(Records from a data collection)

_ _ _

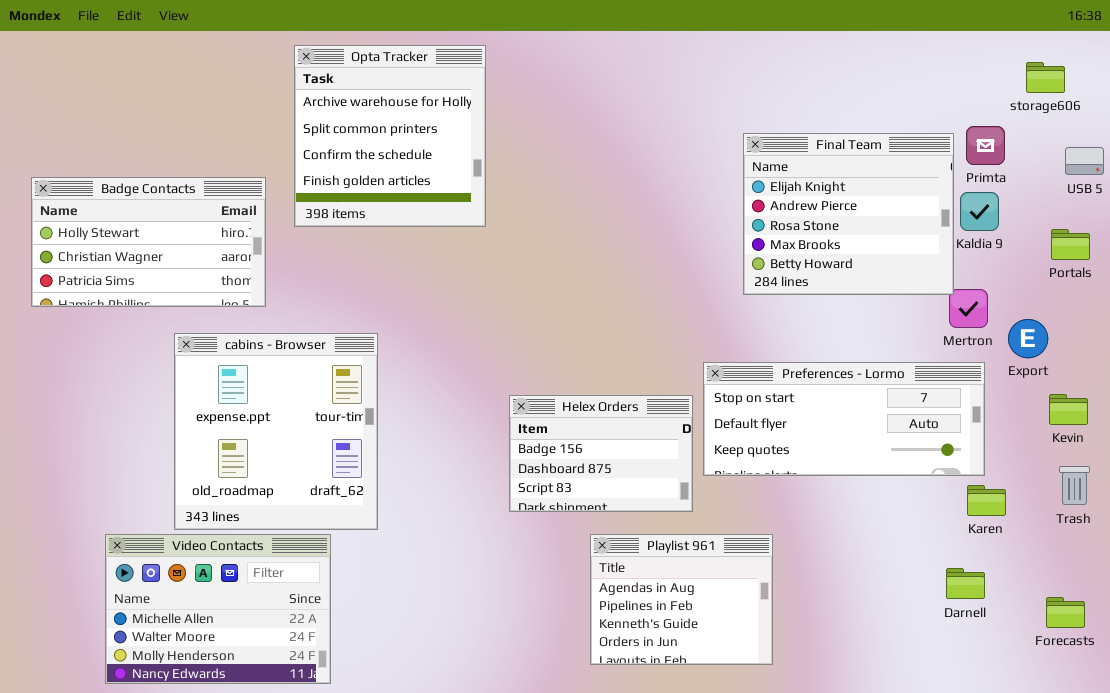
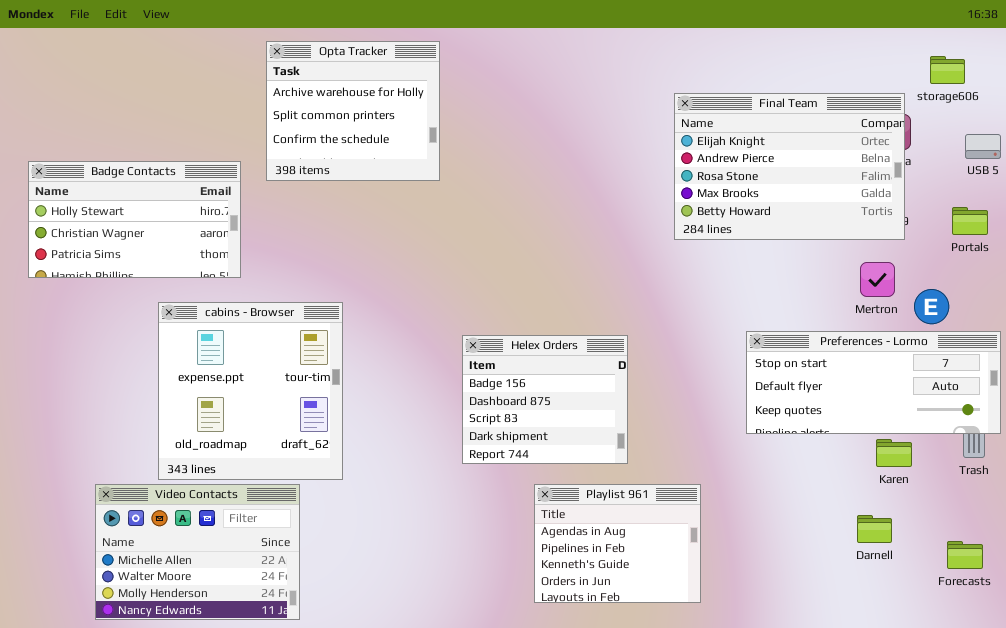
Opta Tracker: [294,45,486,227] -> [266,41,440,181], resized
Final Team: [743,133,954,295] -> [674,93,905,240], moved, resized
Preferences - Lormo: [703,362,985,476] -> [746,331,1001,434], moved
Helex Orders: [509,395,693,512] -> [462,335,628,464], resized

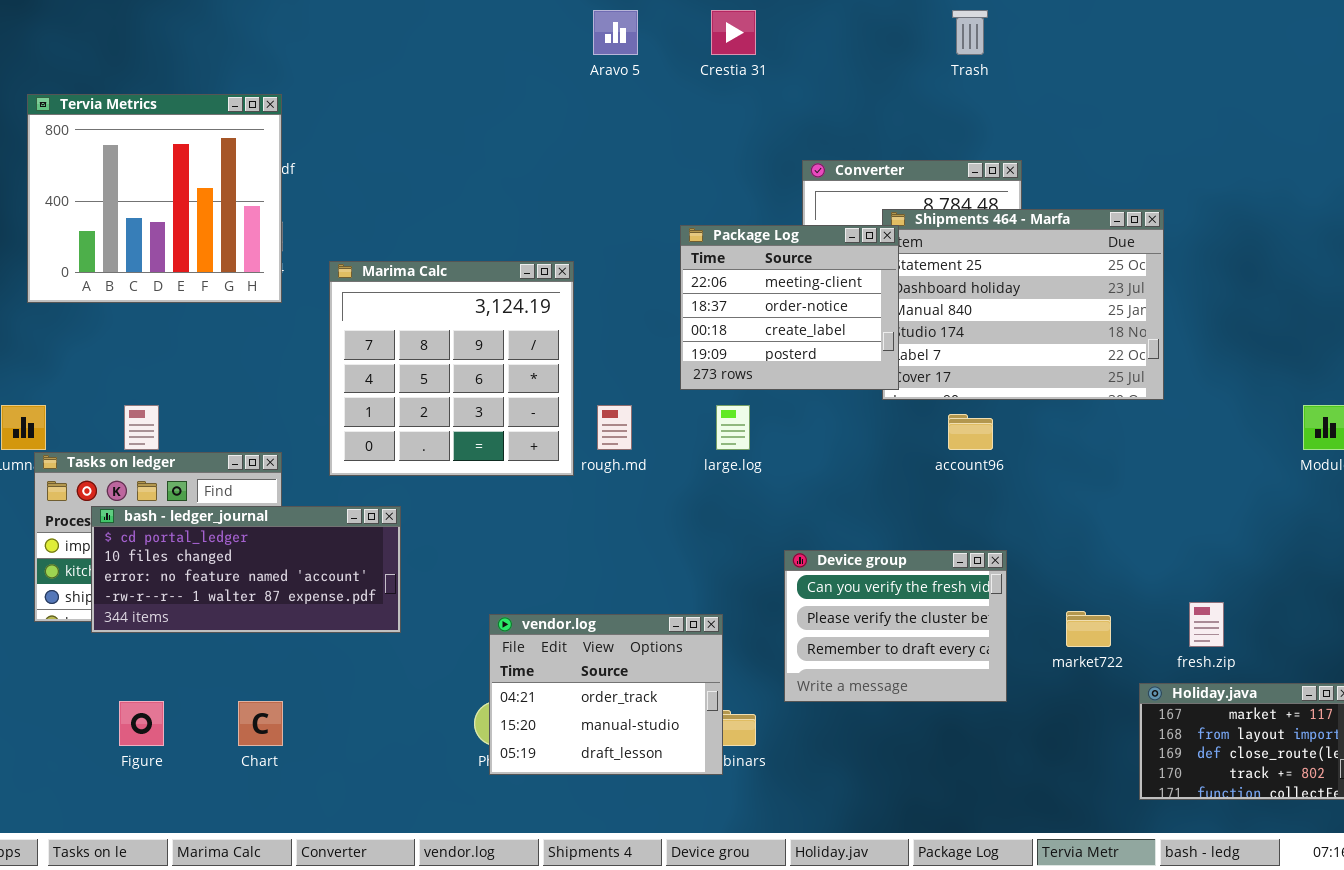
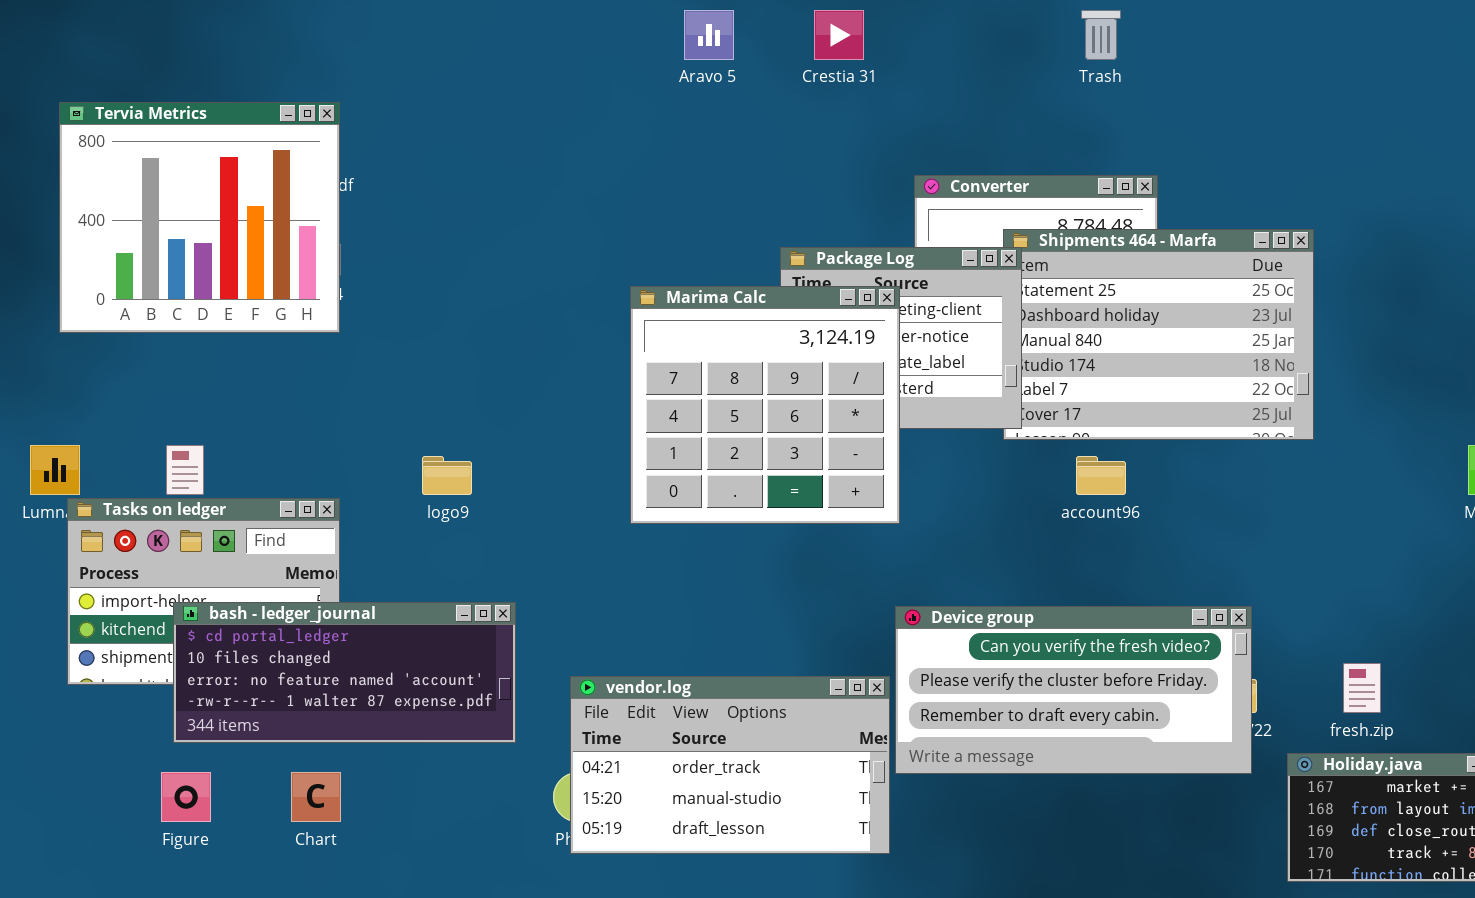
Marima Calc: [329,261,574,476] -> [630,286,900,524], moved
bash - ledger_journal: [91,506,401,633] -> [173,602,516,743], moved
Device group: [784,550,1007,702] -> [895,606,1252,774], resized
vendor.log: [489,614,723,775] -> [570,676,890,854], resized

_ _ _

_ACTIVITY_. From the data above, copy out every line with the string "resized" in it.

_EXPECTED ANSWER_.
Opta Tracker: [294,45,486,227] -> [266,41,440,181], resized
Final Team: [743,133,954,295] -> [674,93,905,240], moved, resized
Helex Orders: [509,395,693,512] -> [462,335,628,464], resized
Device group: [784,550,1007,702] -> [895,606,1252,774], resized
vendor.log: [489,614,723,775] -> [570,676,890,854], resized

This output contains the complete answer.